*** Input records Section Begins ***
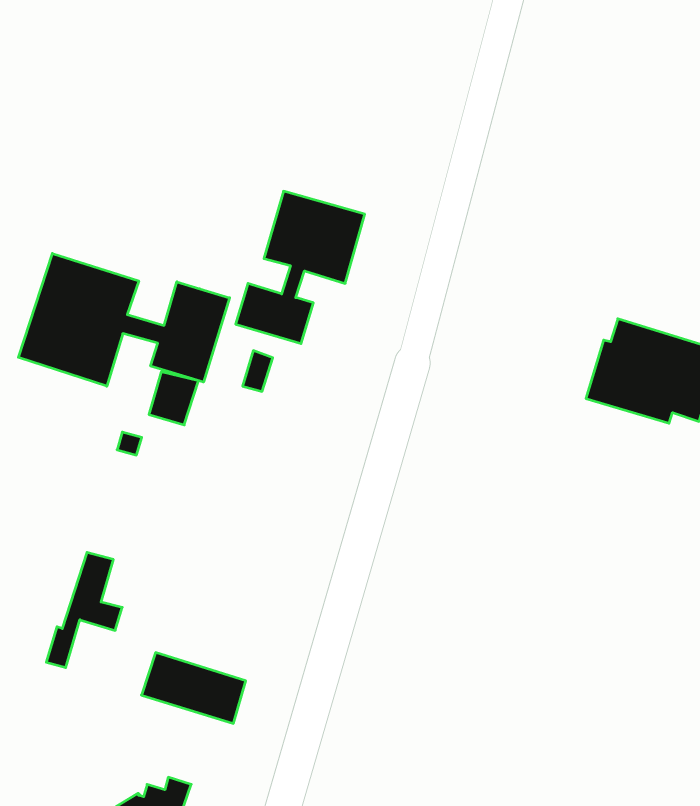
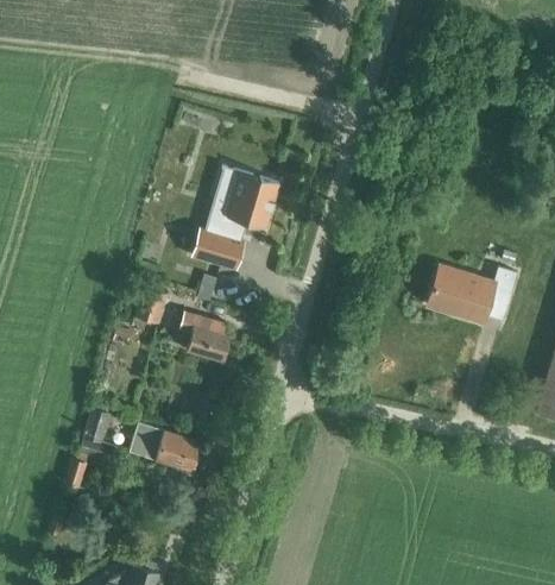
building: [18,253,230,386] -> none
building: none -> [181,313,231,361]
building: [141,653,246,723] -> [130,423,200,471]

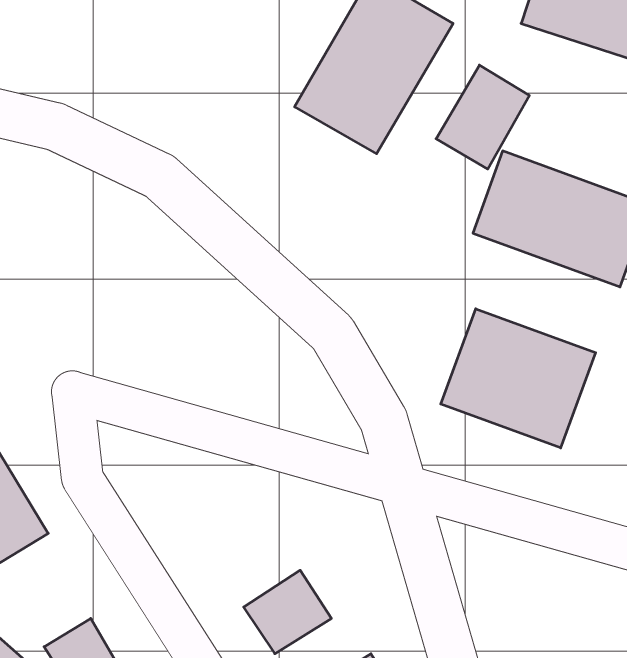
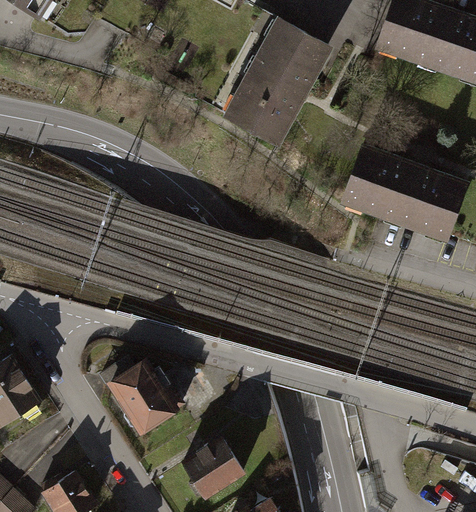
building: [436,65,529,169] -> none
building: [441,309,596,448] -> none
building: none -> [109,361,177,434]

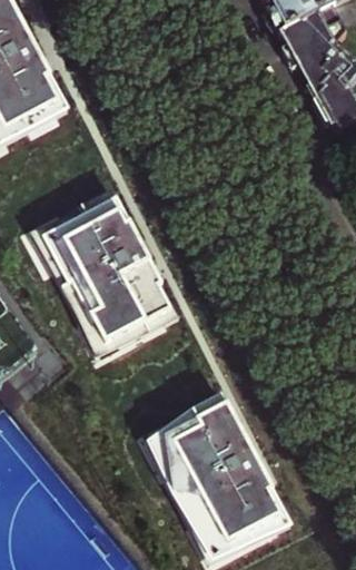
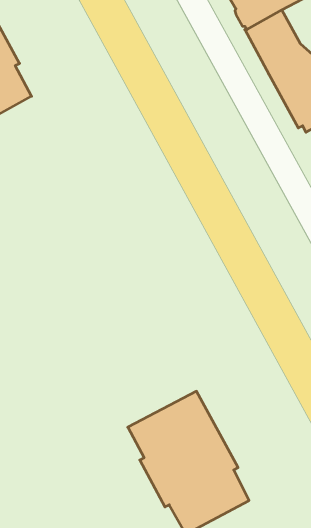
building: [43,198,171,344] -> none

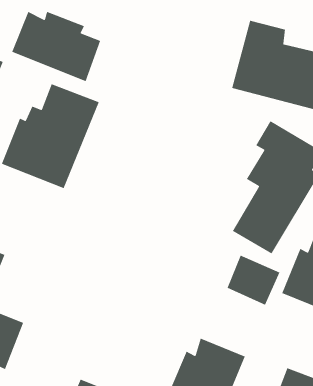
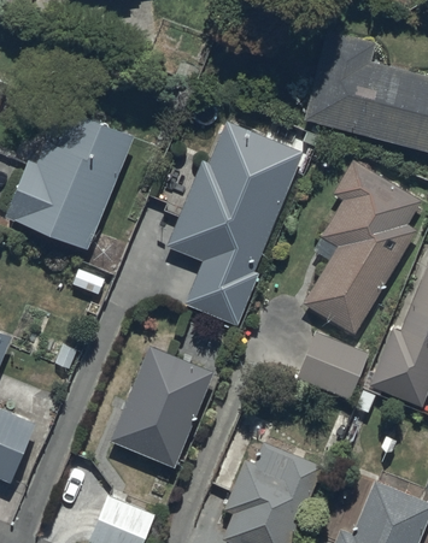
building: [11,11,101,82] -> none
building: none -> [166,122,304,323]
building: none -> [110,344,213,470]

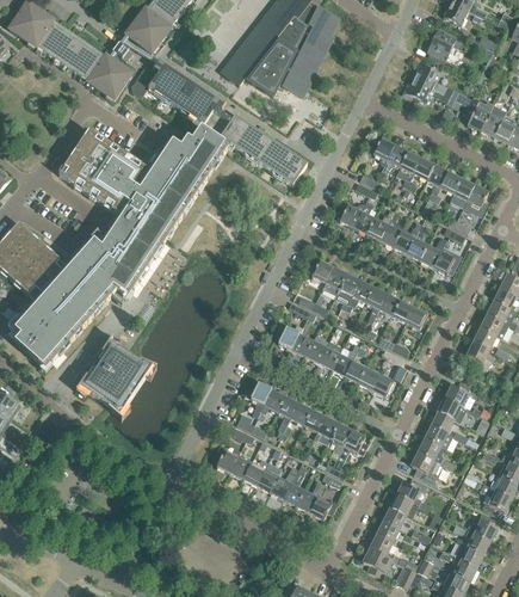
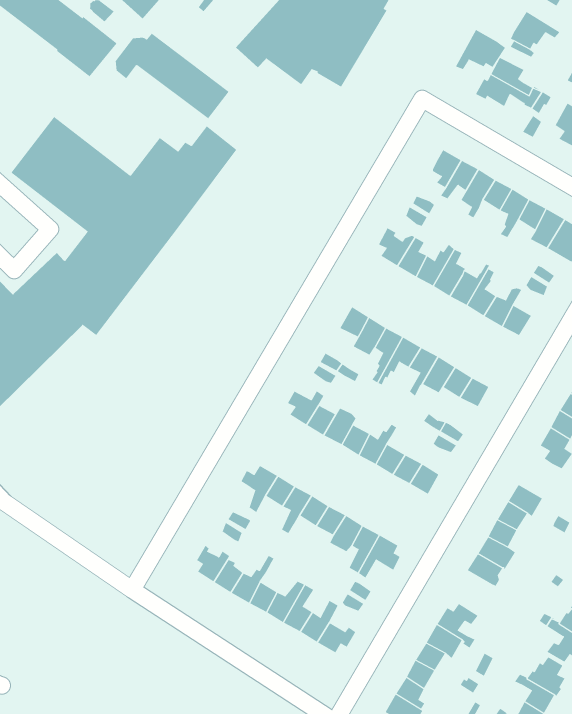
building: none -> [455,29,506,70]
building: [203,98,307,185] -> none
building: [75,337,156,420] -> none
building: [412,451,438,485] -> none

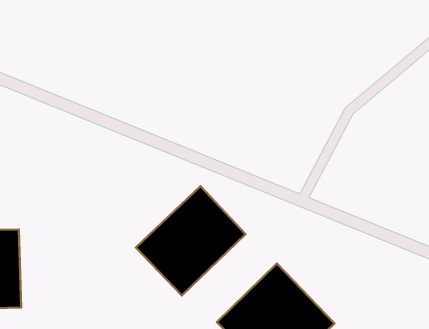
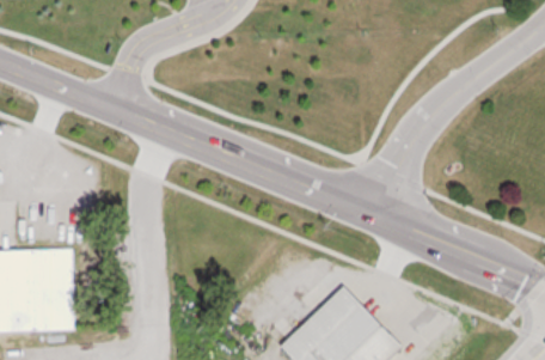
building: [136,186,246,296] -> none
*** Input records Section Ends ***
The response must match the listing exactly, except that pictures are removed.

Solution to this exercise »
building: [18,253,230,386] -> none
building: none -> [181,313,231,361]
building: [141,653,246,723] -> [130,423,200,471]

building: [436,65,529,169] -> none
building: [441,309,596,448] -> none
building: none -> [109,361,177,434]

building: [43,198,171,344] -> none

building: [11,11,101,82] -> none
building: none -> [166,122,304,323]
building: none -> [110,344,213,470]

building: none -> [455,29,506,70]
building: [203,98,307,185] -> none
building: [75,337,156,420] -> none
building: [412,451,438,485] -> none

building: [136,186,246,296] -> none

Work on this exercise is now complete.